Object matching data >>
- - - -

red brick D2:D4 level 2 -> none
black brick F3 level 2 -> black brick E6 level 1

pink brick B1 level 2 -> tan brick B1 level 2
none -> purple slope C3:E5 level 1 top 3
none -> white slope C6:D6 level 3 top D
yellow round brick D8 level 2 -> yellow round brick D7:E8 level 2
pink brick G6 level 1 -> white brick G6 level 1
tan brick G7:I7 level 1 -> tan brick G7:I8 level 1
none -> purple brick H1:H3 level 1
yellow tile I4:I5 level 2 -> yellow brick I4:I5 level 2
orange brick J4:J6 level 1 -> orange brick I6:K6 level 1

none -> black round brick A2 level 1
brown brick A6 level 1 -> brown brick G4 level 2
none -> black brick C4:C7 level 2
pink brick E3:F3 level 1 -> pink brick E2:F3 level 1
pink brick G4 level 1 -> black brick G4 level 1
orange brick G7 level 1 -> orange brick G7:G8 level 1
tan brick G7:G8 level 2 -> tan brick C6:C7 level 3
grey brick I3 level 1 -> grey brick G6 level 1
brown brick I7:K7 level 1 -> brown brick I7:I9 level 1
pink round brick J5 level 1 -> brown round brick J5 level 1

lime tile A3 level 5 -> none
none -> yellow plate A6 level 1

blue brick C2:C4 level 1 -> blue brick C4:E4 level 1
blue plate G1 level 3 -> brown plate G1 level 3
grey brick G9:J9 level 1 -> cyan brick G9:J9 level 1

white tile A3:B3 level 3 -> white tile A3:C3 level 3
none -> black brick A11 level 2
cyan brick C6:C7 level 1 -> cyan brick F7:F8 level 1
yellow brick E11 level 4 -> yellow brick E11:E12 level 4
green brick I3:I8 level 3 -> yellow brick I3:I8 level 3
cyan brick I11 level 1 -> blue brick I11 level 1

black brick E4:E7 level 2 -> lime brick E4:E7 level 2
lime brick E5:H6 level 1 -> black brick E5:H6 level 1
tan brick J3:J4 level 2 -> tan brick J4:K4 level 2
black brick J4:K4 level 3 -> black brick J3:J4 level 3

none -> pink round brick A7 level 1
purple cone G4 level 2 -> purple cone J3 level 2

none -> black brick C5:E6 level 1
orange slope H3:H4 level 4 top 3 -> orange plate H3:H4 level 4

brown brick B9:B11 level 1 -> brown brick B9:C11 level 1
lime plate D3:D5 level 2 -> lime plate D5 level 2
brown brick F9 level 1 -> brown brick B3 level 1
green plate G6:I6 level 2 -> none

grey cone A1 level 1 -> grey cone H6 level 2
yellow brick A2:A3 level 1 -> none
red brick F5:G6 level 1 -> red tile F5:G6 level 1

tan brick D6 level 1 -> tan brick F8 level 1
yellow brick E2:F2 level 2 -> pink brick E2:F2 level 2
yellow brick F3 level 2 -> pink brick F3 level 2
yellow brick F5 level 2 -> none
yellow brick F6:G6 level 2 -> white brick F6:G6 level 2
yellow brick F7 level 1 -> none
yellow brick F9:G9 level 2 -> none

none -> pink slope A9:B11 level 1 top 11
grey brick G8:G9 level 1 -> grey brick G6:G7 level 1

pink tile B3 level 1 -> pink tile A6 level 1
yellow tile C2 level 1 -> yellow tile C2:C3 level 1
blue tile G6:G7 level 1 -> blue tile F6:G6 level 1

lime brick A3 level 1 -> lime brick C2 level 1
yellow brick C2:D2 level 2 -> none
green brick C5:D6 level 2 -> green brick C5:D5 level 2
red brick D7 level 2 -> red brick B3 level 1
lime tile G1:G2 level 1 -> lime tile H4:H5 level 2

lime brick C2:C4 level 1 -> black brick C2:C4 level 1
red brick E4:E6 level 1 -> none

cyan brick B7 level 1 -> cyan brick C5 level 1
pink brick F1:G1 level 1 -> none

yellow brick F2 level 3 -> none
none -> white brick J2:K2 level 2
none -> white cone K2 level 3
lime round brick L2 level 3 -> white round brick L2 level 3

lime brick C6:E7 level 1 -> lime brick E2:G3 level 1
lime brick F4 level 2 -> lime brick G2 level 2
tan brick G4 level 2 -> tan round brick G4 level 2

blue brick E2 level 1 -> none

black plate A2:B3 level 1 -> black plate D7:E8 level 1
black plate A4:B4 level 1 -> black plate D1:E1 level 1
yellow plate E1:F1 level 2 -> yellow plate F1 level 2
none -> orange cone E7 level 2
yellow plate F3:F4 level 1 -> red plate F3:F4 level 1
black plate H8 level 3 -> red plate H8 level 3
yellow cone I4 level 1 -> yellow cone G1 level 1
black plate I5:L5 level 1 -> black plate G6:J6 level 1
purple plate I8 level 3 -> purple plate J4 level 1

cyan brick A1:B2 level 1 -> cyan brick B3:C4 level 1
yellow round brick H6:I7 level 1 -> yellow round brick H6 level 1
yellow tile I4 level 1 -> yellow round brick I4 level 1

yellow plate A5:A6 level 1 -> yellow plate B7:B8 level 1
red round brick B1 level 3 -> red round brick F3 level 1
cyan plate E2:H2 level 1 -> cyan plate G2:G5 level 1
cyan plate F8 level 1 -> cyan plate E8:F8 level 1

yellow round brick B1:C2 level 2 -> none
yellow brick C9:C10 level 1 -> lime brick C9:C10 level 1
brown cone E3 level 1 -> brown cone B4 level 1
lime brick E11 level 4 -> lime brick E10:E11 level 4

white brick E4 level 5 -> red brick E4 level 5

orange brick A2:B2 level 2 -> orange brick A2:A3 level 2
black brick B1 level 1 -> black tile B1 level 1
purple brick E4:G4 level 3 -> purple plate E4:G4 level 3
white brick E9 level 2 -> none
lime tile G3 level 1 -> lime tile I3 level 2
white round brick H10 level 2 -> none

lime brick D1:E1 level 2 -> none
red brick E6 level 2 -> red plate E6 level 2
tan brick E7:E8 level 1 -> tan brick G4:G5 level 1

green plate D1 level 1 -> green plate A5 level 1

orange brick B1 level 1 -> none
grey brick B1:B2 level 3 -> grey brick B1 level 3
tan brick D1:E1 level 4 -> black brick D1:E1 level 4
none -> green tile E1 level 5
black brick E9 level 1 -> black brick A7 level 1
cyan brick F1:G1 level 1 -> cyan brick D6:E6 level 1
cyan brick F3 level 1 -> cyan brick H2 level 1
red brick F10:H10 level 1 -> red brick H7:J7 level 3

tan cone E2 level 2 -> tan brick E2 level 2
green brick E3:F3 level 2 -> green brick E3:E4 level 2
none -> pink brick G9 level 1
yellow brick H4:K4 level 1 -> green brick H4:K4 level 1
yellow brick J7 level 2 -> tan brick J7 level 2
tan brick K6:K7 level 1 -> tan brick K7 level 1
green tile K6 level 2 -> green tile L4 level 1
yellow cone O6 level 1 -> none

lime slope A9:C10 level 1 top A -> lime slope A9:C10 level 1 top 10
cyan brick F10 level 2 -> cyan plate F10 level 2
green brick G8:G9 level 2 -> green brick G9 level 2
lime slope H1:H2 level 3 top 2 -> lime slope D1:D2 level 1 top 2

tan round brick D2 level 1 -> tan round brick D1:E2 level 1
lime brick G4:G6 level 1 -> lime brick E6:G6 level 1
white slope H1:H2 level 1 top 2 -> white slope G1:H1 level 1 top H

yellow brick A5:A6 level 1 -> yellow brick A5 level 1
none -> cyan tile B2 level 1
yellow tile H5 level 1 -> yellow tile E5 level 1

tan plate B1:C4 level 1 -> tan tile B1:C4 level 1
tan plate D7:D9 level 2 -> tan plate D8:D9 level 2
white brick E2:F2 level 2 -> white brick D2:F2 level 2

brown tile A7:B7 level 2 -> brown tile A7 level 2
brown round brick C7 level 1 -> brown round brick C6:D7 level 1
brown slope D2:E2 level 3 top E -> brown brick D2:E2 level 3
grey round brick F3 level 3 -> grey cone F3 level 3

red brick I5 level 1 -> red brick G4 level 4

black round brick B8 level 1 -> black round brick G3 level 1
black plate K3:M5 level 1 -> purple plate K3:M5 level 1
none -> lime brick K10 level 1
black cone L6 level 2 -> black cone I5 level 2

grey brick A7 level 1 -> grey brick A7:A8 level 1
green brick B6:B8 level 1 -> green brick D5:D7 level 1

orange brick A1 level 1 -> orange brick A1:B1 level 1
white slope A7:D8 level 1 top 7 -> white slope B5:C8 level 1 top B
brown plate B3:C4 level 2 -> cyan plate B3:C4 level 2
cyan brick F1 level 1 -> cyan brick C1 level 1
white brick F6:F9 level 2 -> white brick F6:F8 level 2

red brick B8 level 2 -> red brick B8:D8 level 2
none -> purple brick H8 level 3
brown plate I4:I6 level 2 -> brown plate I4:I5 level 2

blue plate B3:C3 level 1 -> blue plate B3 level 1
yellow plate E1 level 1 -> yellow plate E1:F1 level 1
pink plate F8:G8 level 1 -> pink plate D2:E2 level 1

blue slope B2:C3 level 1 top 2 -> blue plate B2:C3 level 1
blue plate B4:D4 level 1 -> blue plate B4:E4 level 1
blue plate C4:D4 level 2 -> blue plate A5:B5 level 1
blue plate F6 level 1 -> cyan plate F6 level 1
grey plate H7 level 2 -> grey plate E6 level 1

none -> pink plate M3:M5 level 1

- - - -

Task prompt >> Using the entries above, repeat only the lines from the one containing "white round brick H10 level 2 -> none" through the one containing "black brick E9", end lines included.

Task answer >>
white round brick H10 level 2 -> none

lime brick D1:E1 level 2 -> none
red brick E6 level 2 -> red plate E6 level 2
tan brick E7:E8 level 1 -> tan brick G4:G5 level 1

green plate D1 level 1 -> green plate A5 level 1

orange brick B1 level 1 -> none
grey brick B1:B2 level 3 -> grey brick B1 level 3
tan brick D1:E1 level 4 -> black brick D1:E1 level 4
none -> green tile E1 level 5
black brick E9 level 1 -> black brick A7 level 1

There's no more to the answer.